*PROBLEM TO WORK ON*: All lines in the records below from the line with "(251, 365) = (425, 156): green" through the line with "(610, 350) = (616, 333): green" are to be given again exactly, both ends included; the pictures are to be left out.
BEGIN GIVEN DATA
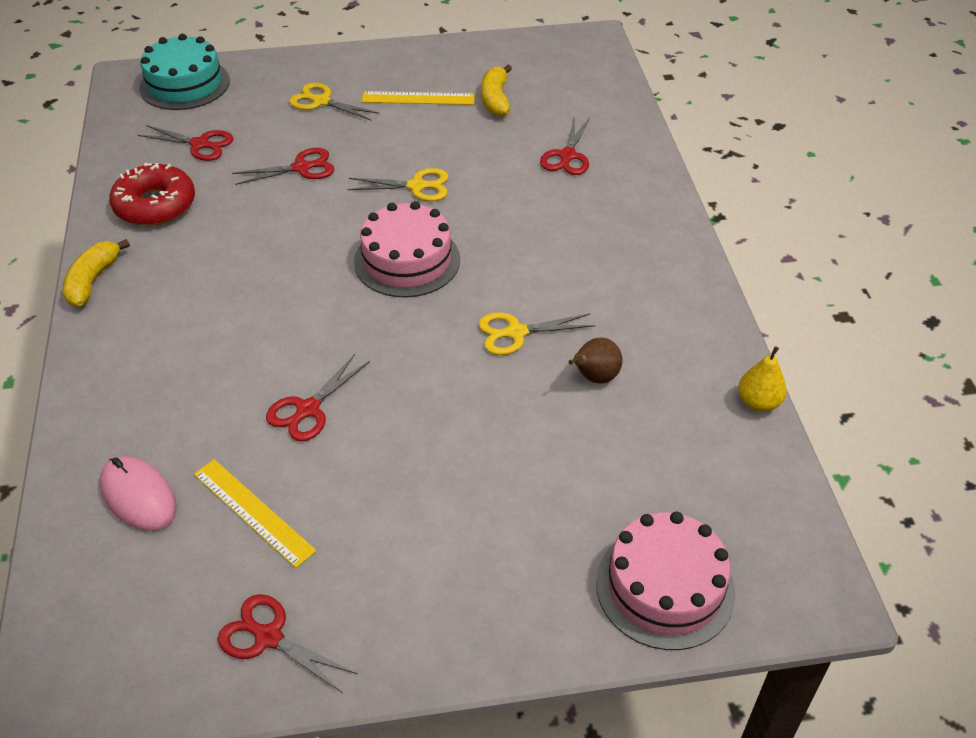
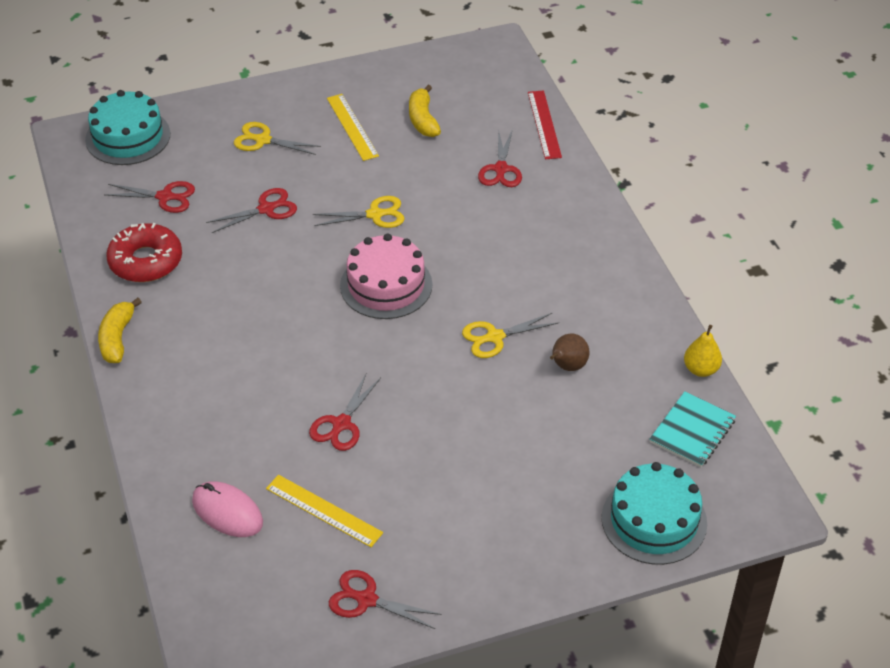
camera: 10 degrees left, 0 degrees up
(418, 98) = (352, 127): yellow ruler -> yellow ruler turned 75 degrees clockwise
(626, 117) = (544, 124): none -> red ruler
(665, 587) = (654, 520): pink cake -> turquoise cake
(735, 477) = (692, 431): none -> turquoise notebook

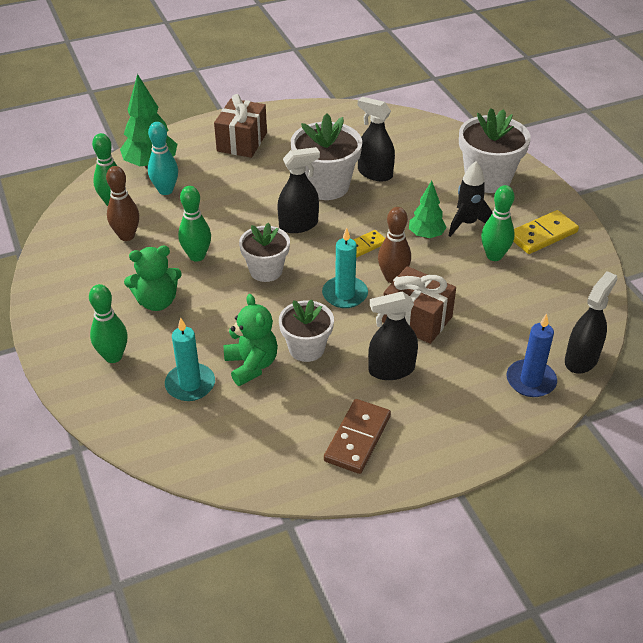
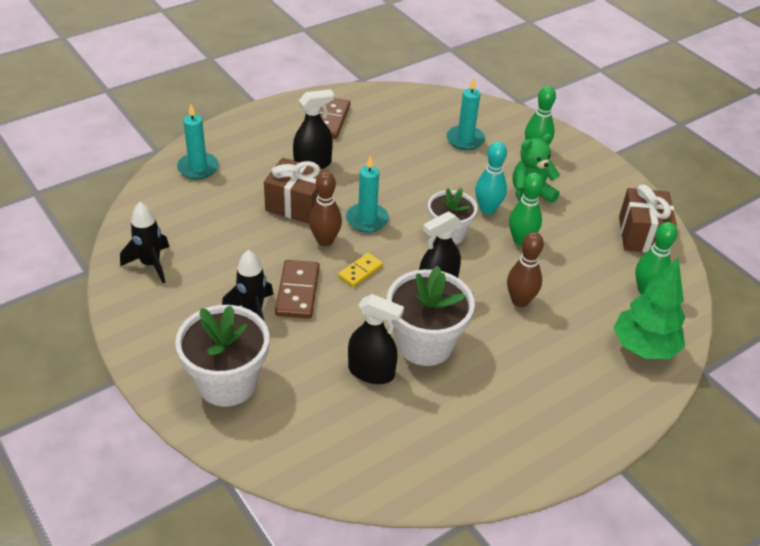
camera: 165 degrees right, 0 degrees up
(126, 236) = (602, 253): brown bowling pin -> brown bowling pin (520, 301)
(165, 190) = (602, 313): turquoise bowling pin -> turquoise bowling pin (487, 209)
(242, 142) = (558, 402): brown gift -> brown gift (642, 235)
(251, 365) = (425, 156): green teddy bear -> none
(306, 348) = (386, 172): white flower pot -> none
(426, 235) = (297, 291): green tree -> brown domino
(494, 256) = (223, 276): green bowling pin -> none
(530, 380) = (198, 168): blue candle -> turquoise candle
(542, 235) = (168, 308): yellow domino -> none
(565, 274) = (151, 264): none -> black rocket
(581, 359) = (152, 188): black spray bottle -> none

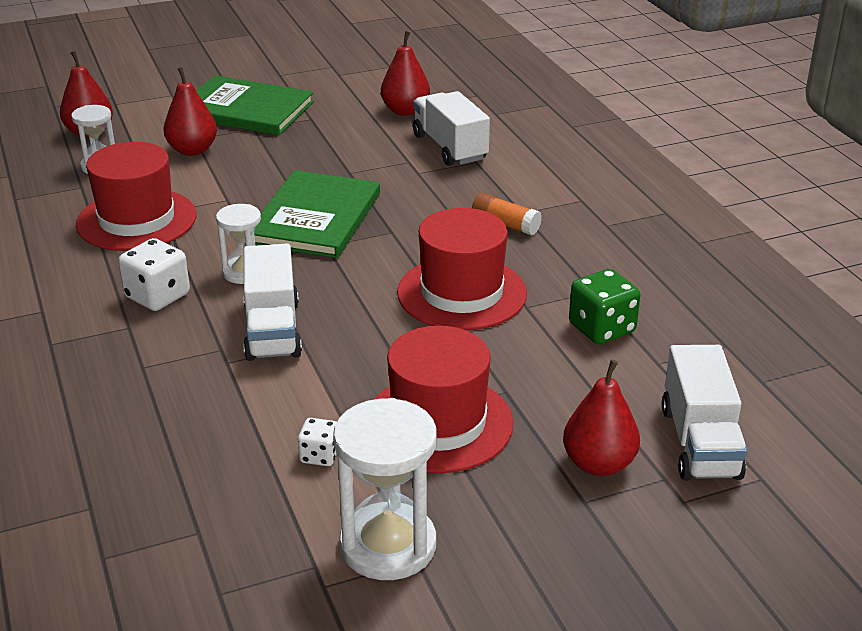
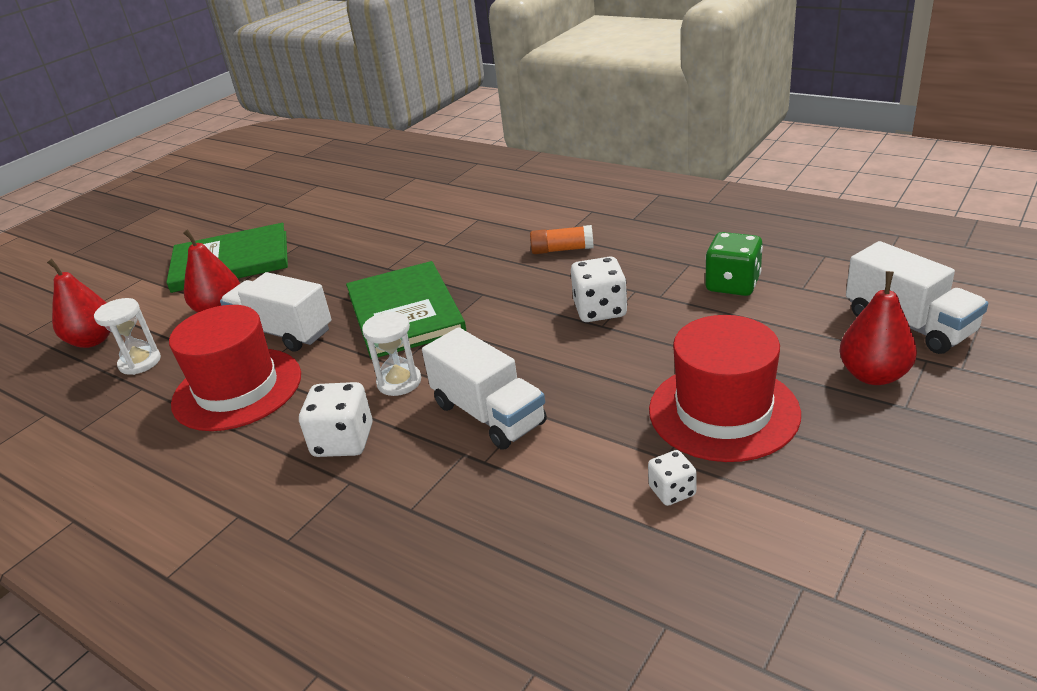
camera: 30 degrees left, 0 degrees up
(388, 545) = (830, 530): white hourglass -> none
(405, 111) = (373, 208): red pear -> none
(450, 147) = (444, 218): white truck -> white truck (282, 332)
(462, 293) = (600, 310): red hat -> white dice

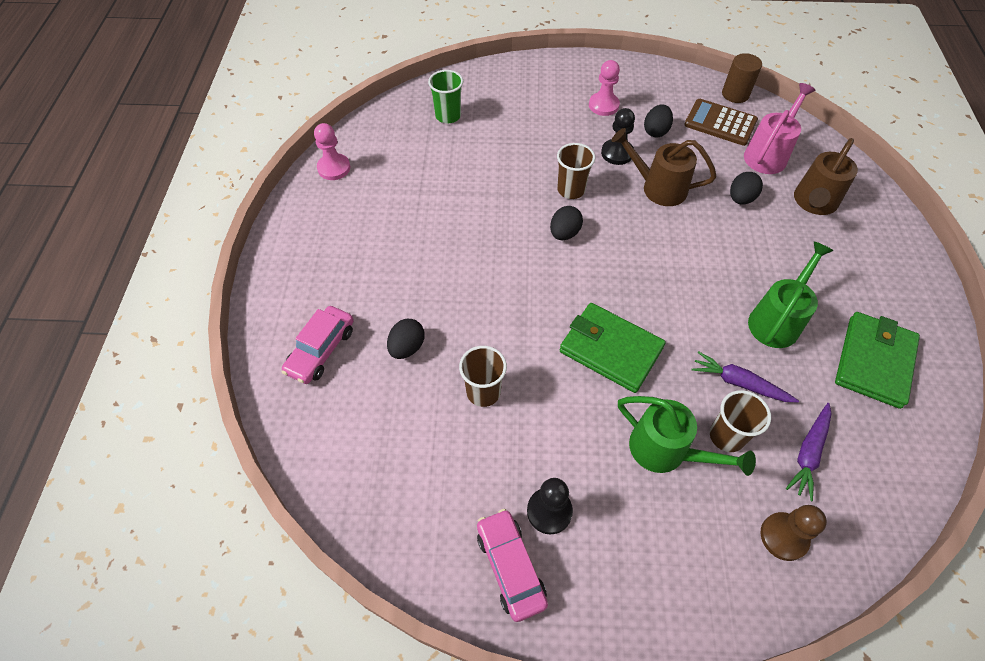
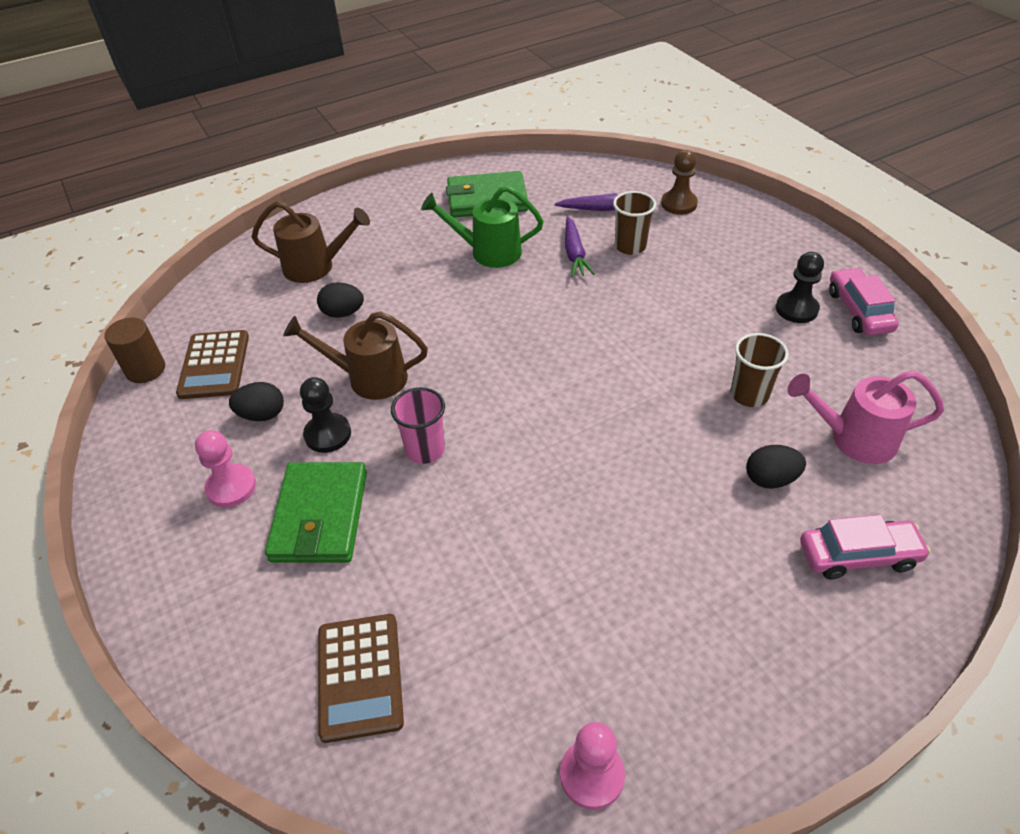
camera: 120 degrees left, 10 degrees down
(448, 116) = (360, 676): green cup -> brown calculator
(510, 567) = (858, 311): pink car -> pink car turned 135 degrees clockwise
(564, 233) = (500, 425): black egg -> none
(571, 190) = (425, 449): brown cup -> pink cup
(610, 350) = (616, 333): green wallet -> green wallet (320, 516)
(657, 187) = (368, 378): brown watering can -> brown watering can turned 105 degrees clockwise
(666, 451) = (677, 270): green watering can -> none
(768, 154) = (254, 314): pink watering can -> pink watering can (853, 439)

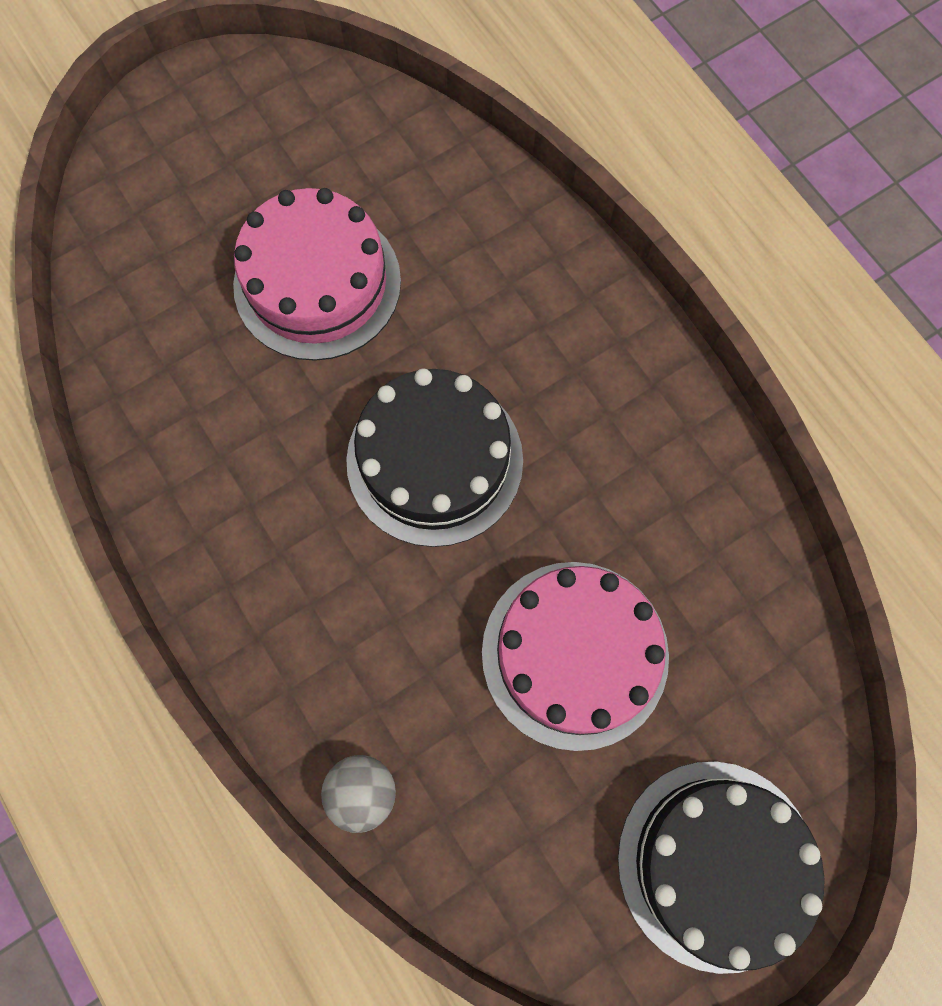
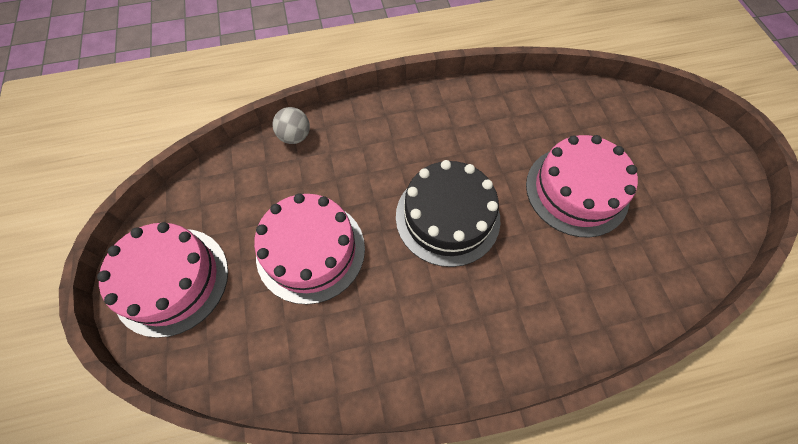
camera: 110 degrees right, 10 degrees down
(716, 864) = (171, 280): black cake -> pink cake

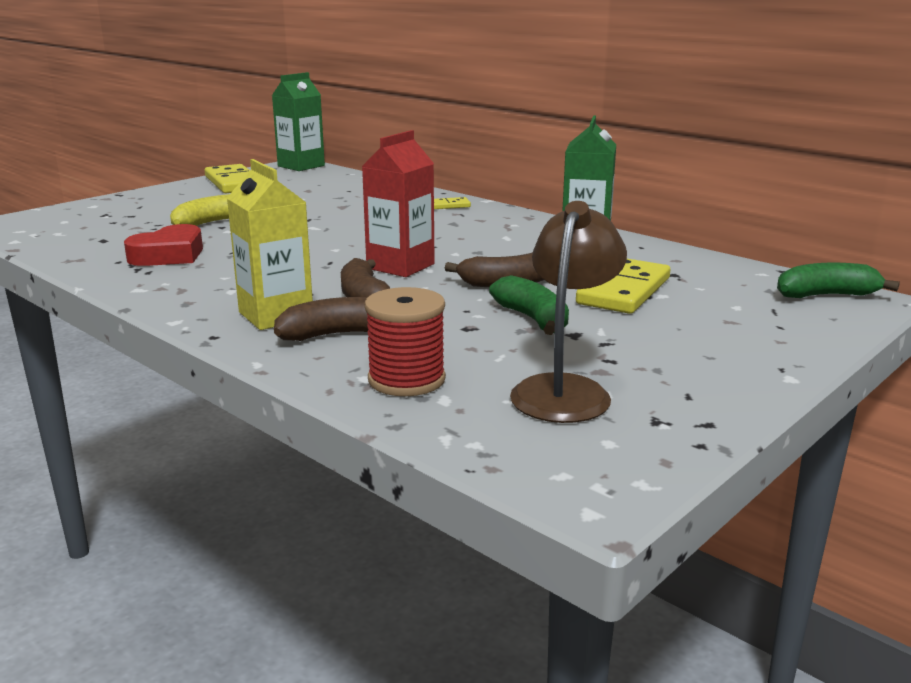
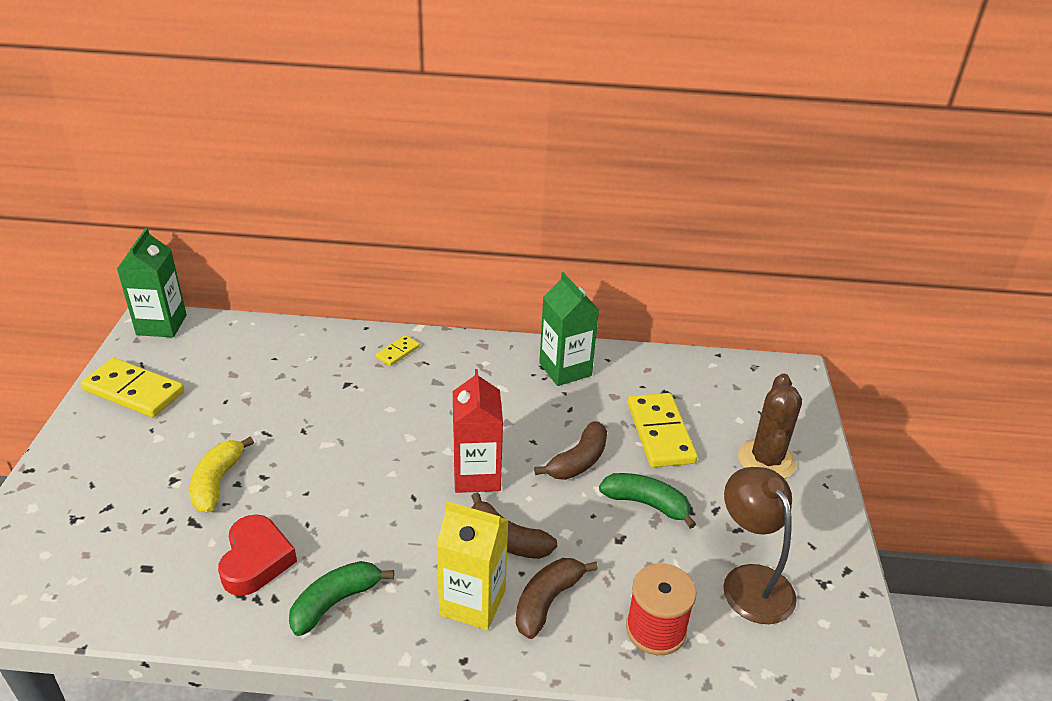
camera: 40 degrees left, 15 degrees up
(726, 335) = (766, 460): none -> brown cactus
(826, 295) = (770, 378): green banana -> green banana (335, 602)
END GIVEN DATA
*OUTPUT*:
(251, 365) = (425, 156): green teddy bear -> none
(306, 348) = (386, 172): white flower pot -> none
(426, 235) = (297, 291): green tree -> brown domino
(494, 256) = (223, 276): green bowling pin -> none
(530, 380) = (198, 168): blue candle -> turquoise candle
(542, 235) = (168, 308): yellow domino -> none
(565, 274) = (151, 264): none -> black rocket
(581, 359) = (152, 188): black spray bottle -> none

camera: 30 degrees left, 0 degrees up
(388, 545) = (830, 530): white hourglass -> none
(405, 111) = (373, 208): red pear -> none
(450, 147) = (444, 218): white truck -> white truck (282, 332)
(462, 293) = (600, 310): red hat -> white dice

camera: 120 degrees left, 10 degrees down
(448, 116) = (360, 676): green cup -> brown calculator
(510, 567) = (858, 311): pink car -> pink car turned 135 degrees clockwise
(564, 233) = (500, 425): black egg -> none
(571, 190) = (425, 449): brown cup -> pink cup
(610, 350) = (616, 333): green wallet -> green wallet (320, 516)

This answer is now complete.